**Records to process:**

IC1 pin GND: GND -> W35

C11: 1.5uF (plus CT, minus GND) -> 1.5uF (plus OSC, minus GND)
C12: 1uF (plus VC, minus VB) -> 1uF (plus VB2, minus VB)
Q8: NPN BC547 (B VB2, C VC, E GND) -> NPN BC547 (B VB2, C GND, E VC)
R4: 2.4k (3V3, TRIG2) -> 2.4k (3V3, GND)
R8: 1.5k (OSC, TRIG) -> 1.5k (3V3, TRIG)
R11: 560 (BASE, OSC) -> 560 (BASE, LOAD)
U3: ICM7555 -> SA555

**Work instructions:** Among the lines above, count those containing the word "plus" and write only the number.

**Output:** 2